## MATERIAL SHOWN
- Opening Delimiter -

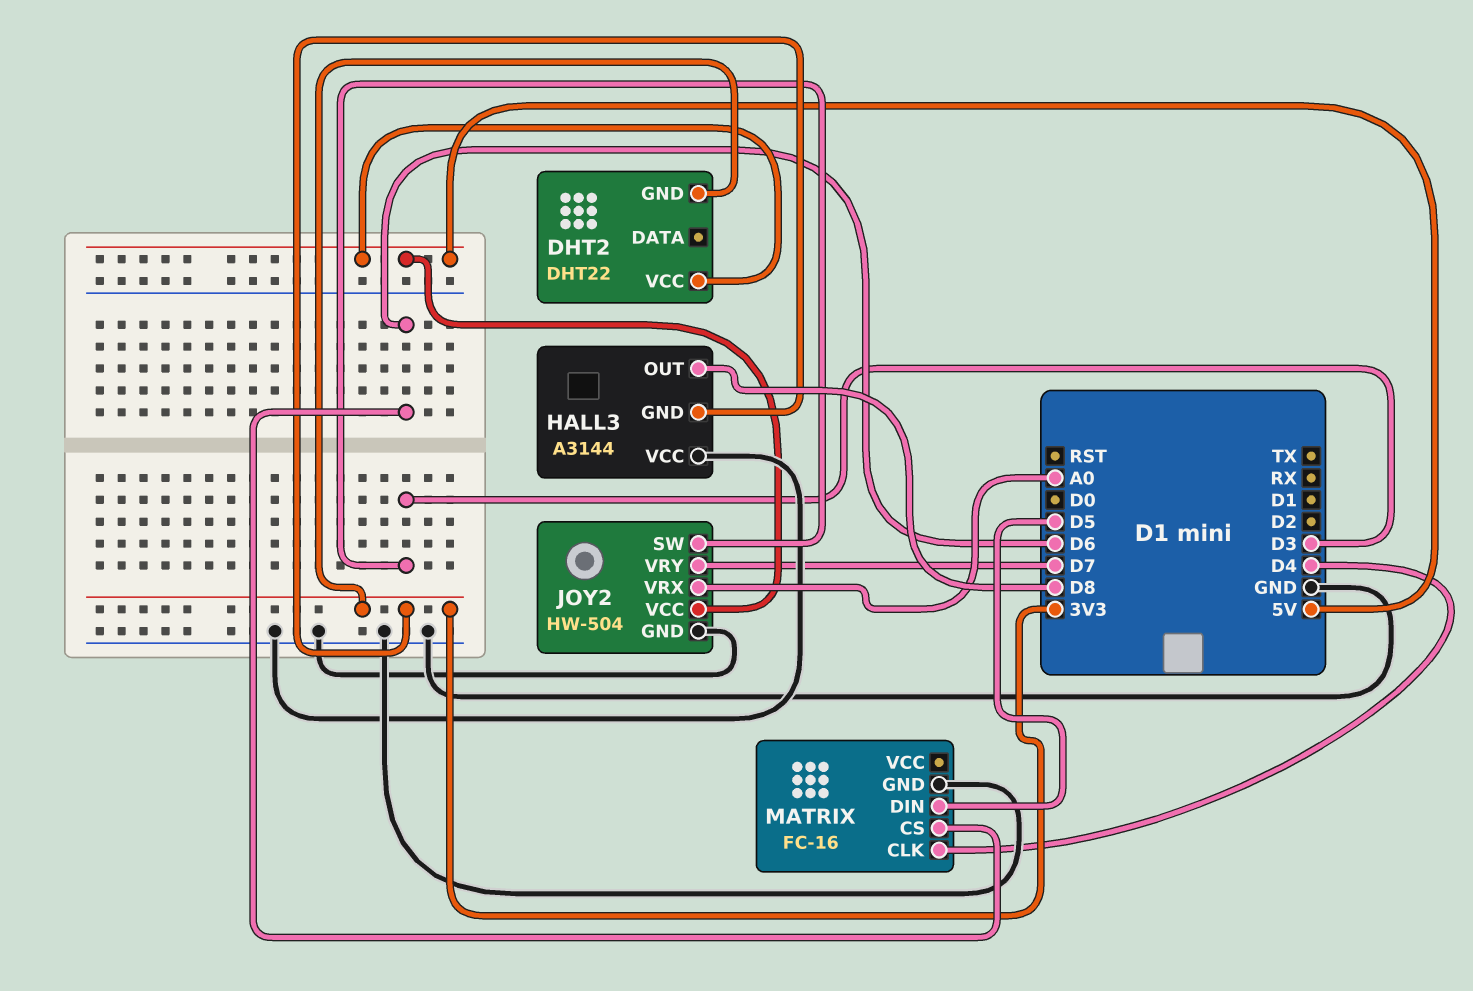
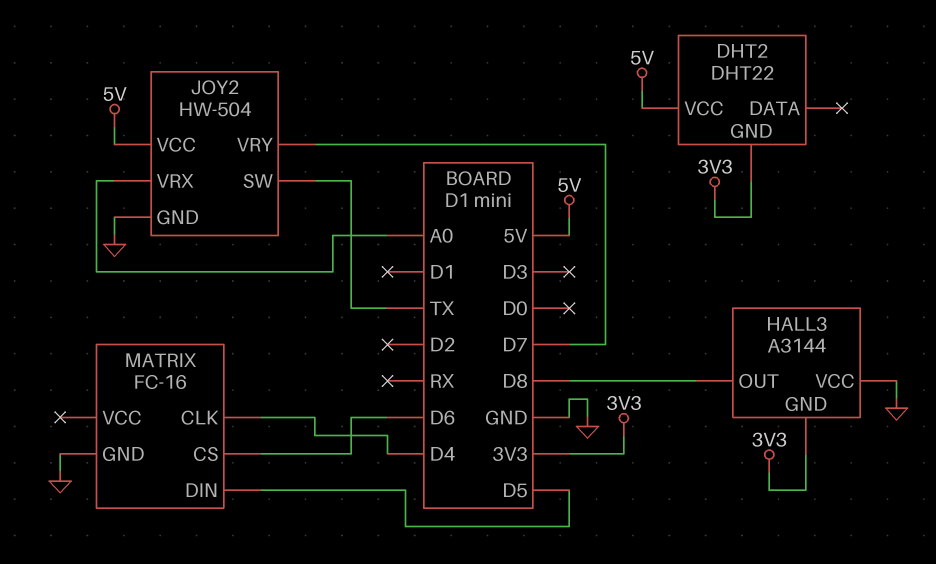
JOY2 pin SW: D3 -> TX

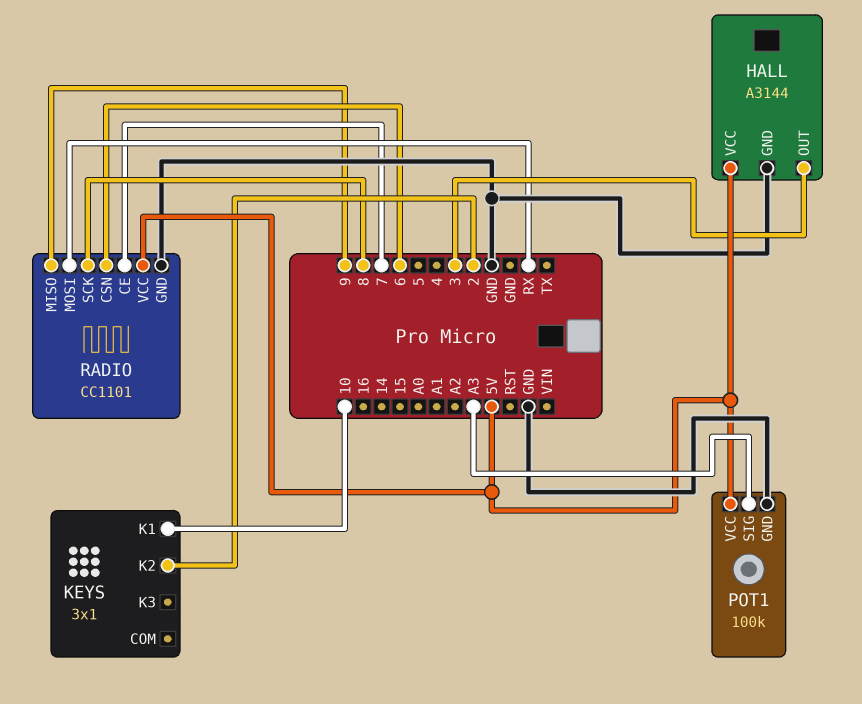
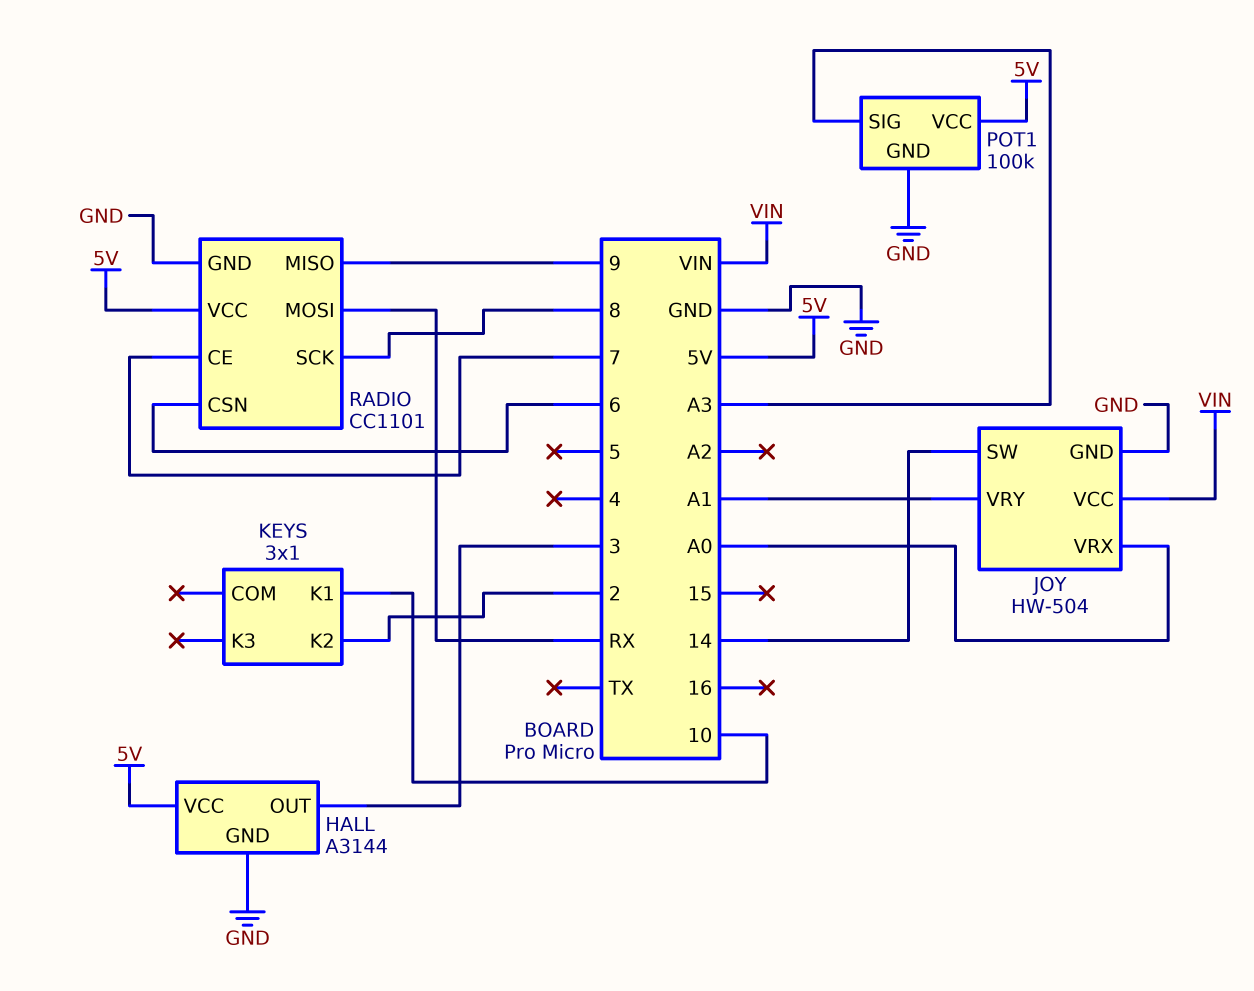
JOY: none -> HW-504
JOY pin GND: none -> GND
JOY pin SW: none -> 14
JOY pin VCC: none -> VIN
JOY pin VRX: none -> A0
JOY pin VRY: none -> A1

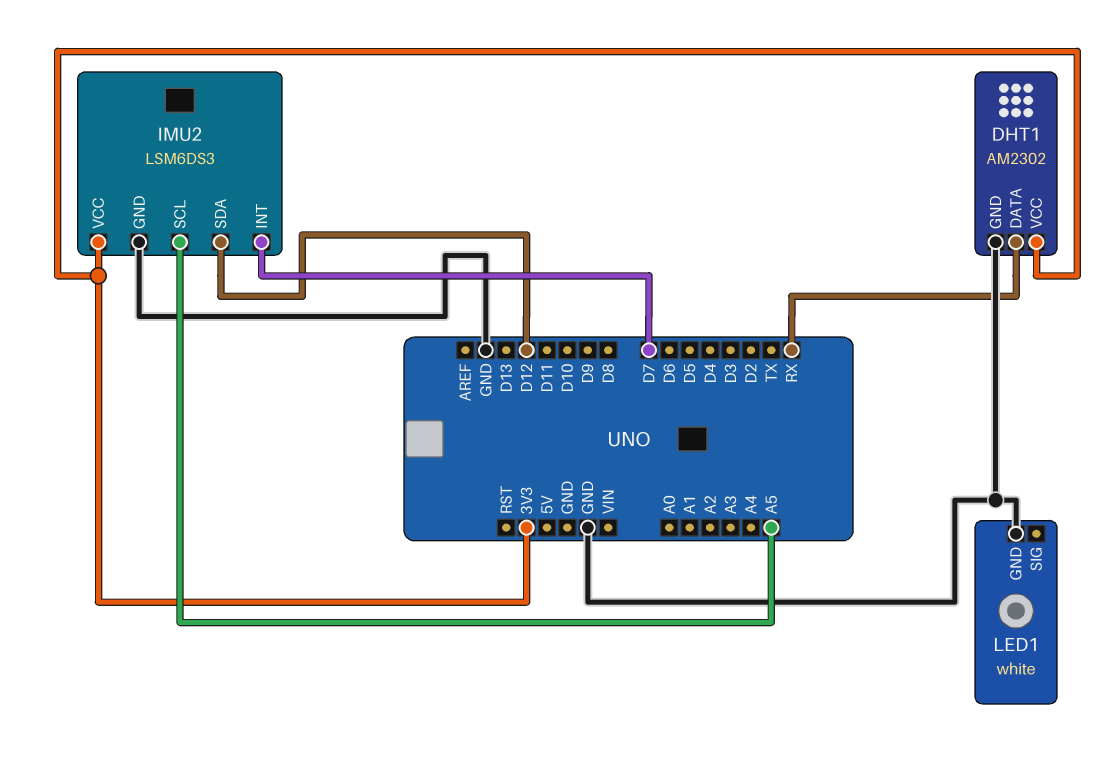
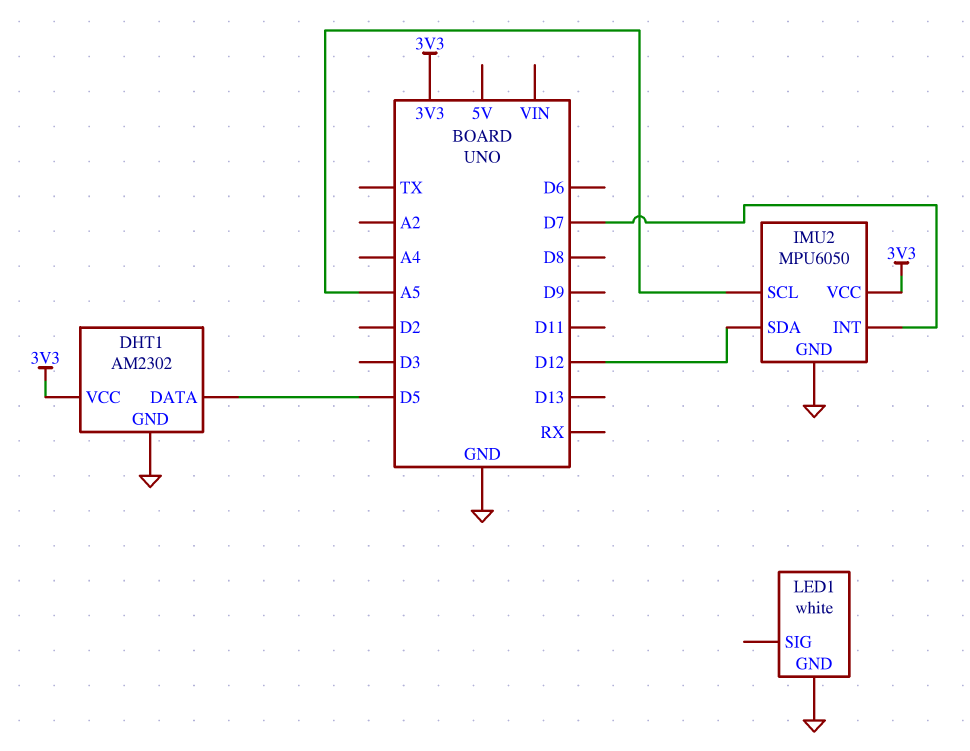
DHT1 pin DATA: RX -> D5
IMU2: LSM6DS3 -> MPU6050

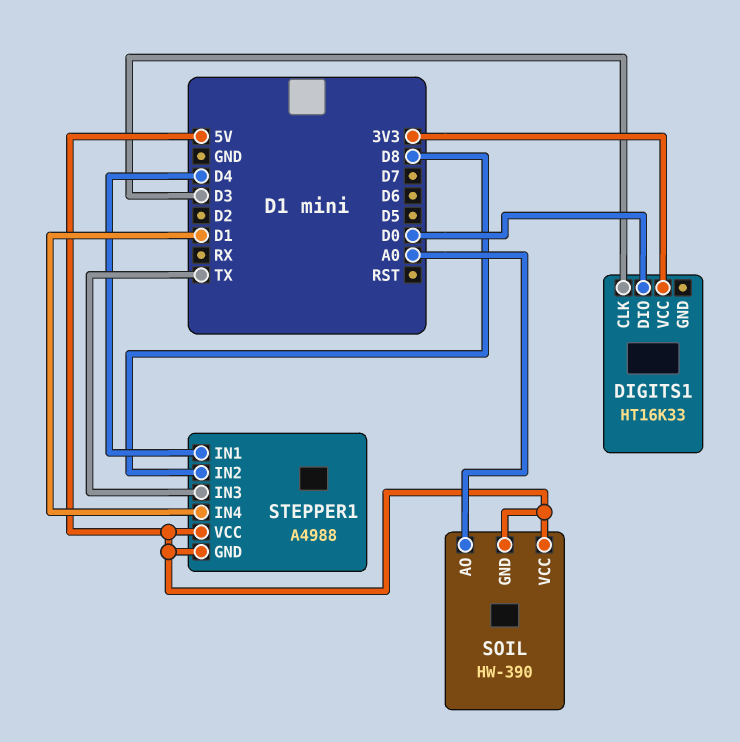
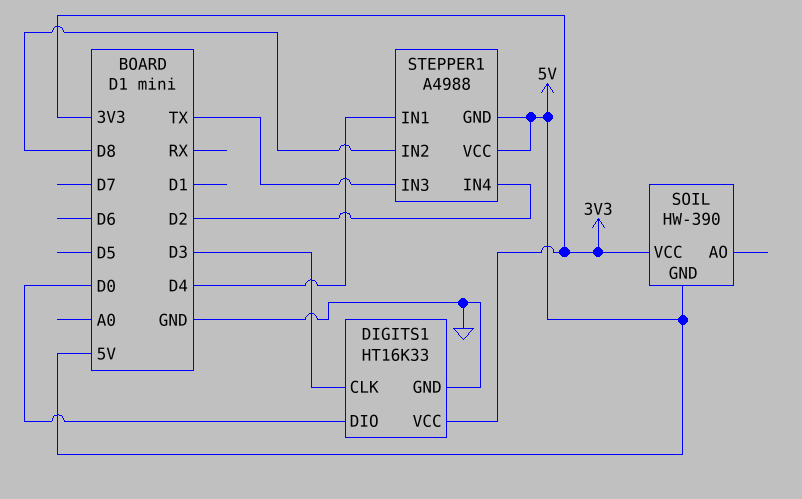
DIGITS1 pin GND: none -> GND
SOIL pin AO: A0 -> none
SOIL pin VCC: 5V -> 3V3
STEPPER1 pin IN4: D1 -> D2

- Closing Delimiter -

## ABOUT THIS EXERCISE
Could you retype the whole listing word for word, minus its pictures?

## FINAL ANSWER
JOY2 pin SW: D3 -> TX

JOY: none -> HW-504
JOY pin GND: none -> GND
JOY pin SW: none -> 14
JOY pin VCC: none -> VIN
JOY pin VRX: none -> A0
JOY pin VRY: none -> A1

DHT1 pin DATA: RX -> D5
IMU2: LSM6DS3 -> MPU6050

DIGITS1 pin GND: none -> GND
SOIL pin AO: A0 -> none
SOIL pin VCC: 5V -> 3V3
STEPPER1 pin IN4: D1 -> D2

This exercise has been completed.